:: Task statement ::
Every line below that contains "vert" is to be copied.

:: Material provided ::
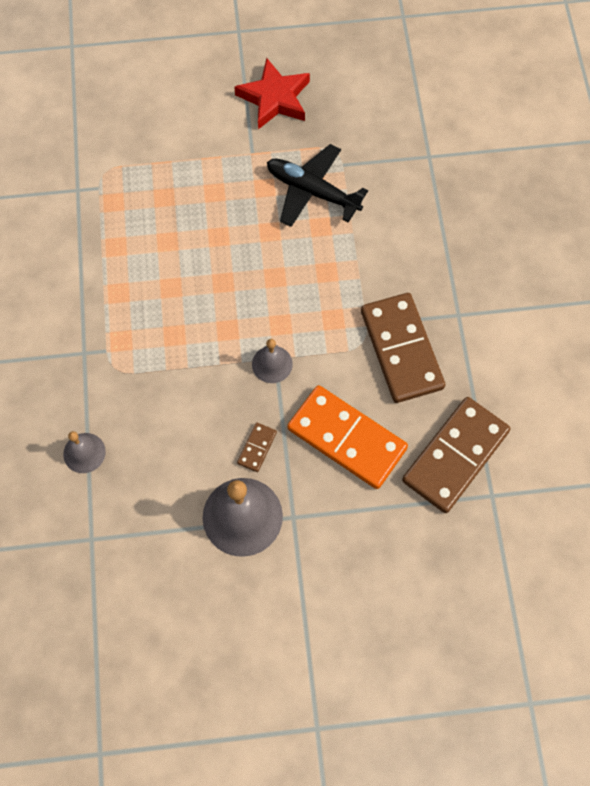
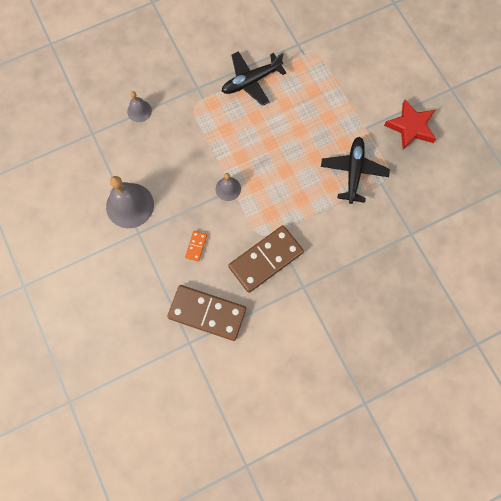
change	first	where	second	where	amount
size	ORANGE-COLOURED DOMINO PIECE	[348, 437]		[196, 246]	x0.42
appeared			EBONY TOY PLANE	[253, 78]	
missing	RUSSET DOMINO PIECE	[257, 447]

...

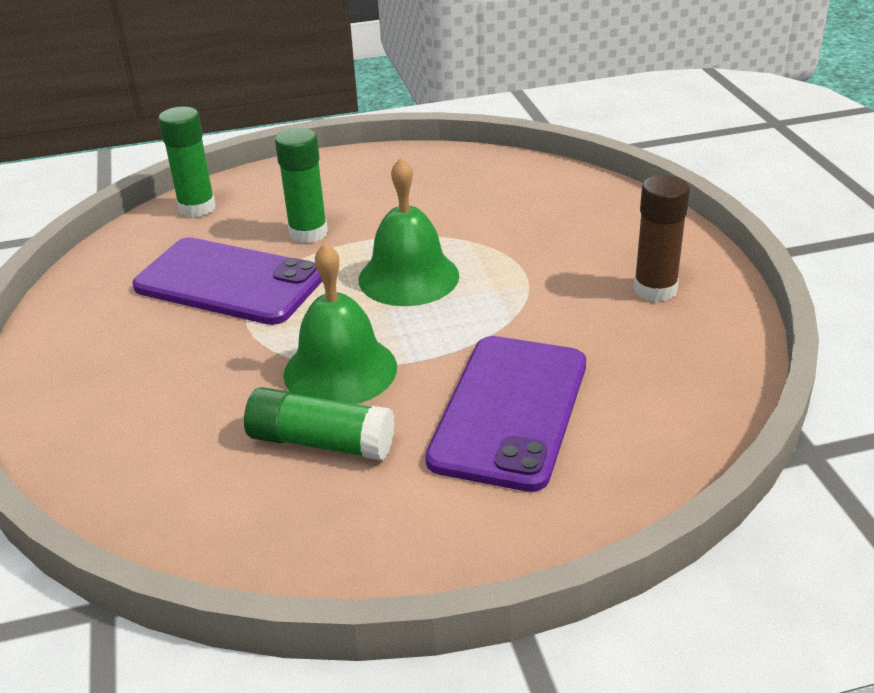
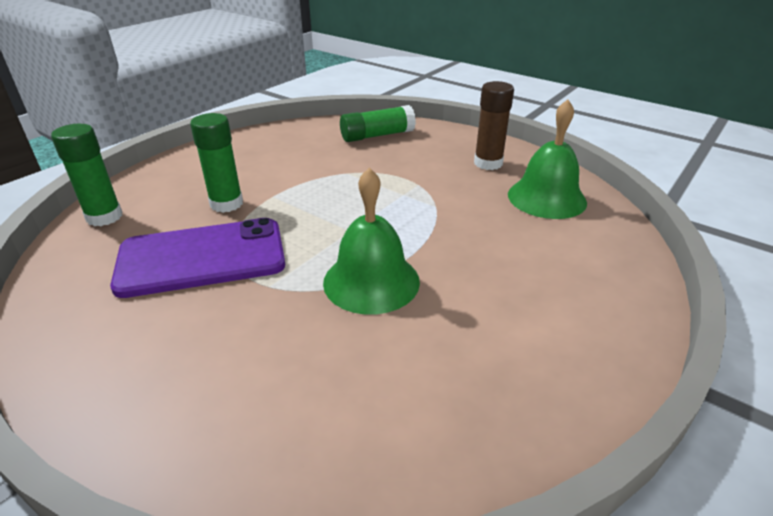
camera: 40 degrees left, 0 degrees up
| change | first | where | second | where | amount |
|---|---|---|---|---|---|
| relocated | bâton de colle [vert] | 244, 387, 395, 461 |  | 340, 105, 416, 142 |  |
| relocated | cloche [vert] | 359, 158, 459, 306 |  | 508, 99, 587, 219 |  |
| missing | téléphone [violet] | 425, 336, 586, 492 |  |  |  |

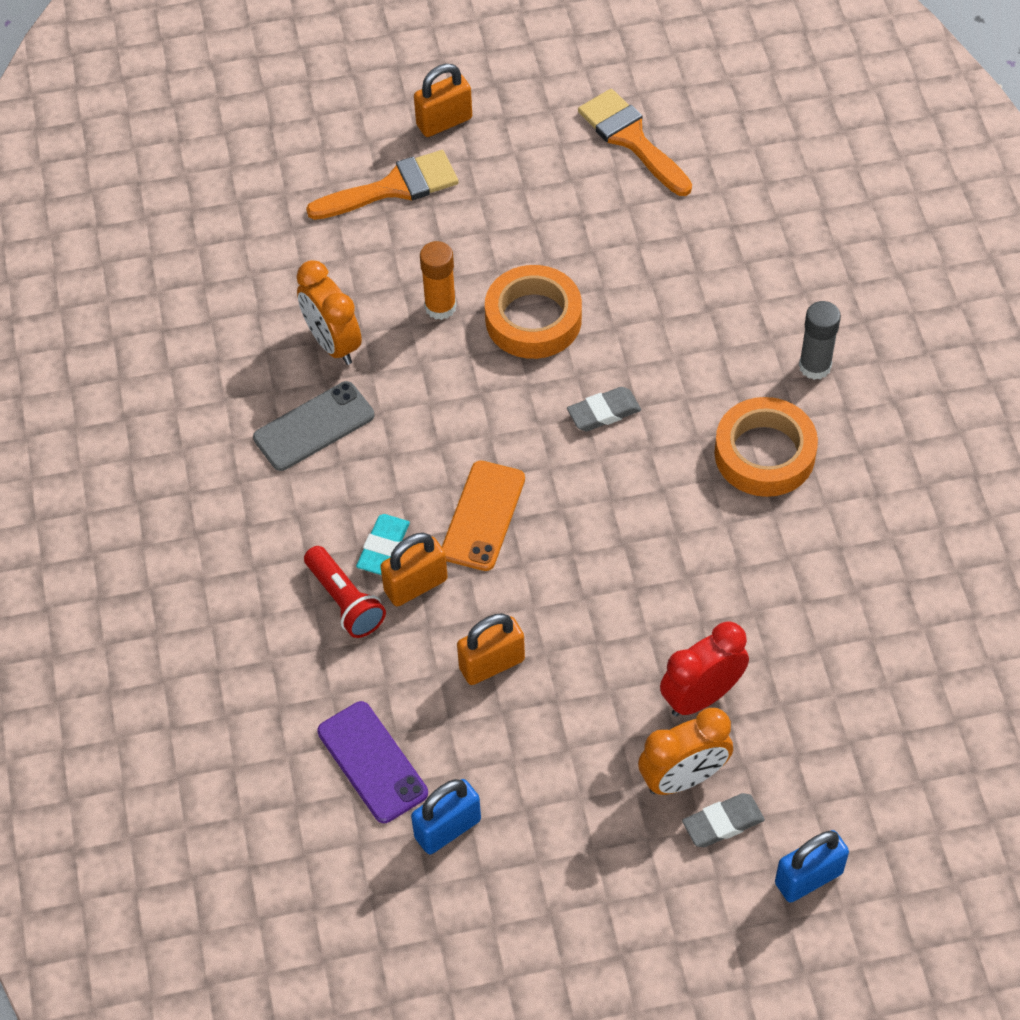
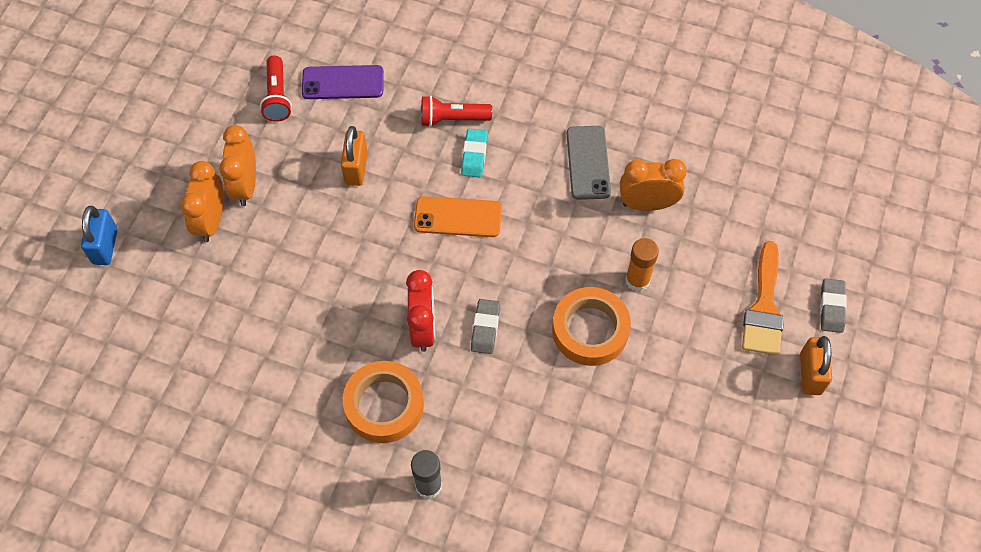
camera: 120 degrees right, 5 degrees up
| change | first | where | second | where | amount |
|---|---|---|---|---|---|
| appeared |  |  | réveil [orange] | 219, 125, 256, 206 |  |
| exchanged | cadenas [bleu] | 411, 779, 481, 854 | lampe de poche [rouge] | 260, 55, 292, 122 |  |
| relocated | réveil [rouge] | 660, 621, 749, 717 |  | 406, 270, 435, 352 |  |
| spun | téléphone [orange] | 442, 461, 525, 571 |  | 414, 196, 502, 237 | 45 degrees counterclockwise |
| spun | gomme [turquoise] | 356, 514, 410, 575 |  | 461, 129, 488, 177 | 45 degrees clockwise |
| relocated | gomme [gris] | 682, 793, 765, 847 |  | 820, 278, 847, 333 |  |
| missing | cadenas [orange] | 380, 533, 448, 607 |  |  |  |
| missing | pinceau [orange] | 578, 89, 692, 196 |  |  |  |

:: Result for this task ::
| relocated | bâton de colle [vert] | 244, 387, 395, 461 |  | 340, 105, 416, 142 |  |
| relocated | cloche [vert] | 359, 158, 459, 306 |  | 508, 99, 587, 219 |  |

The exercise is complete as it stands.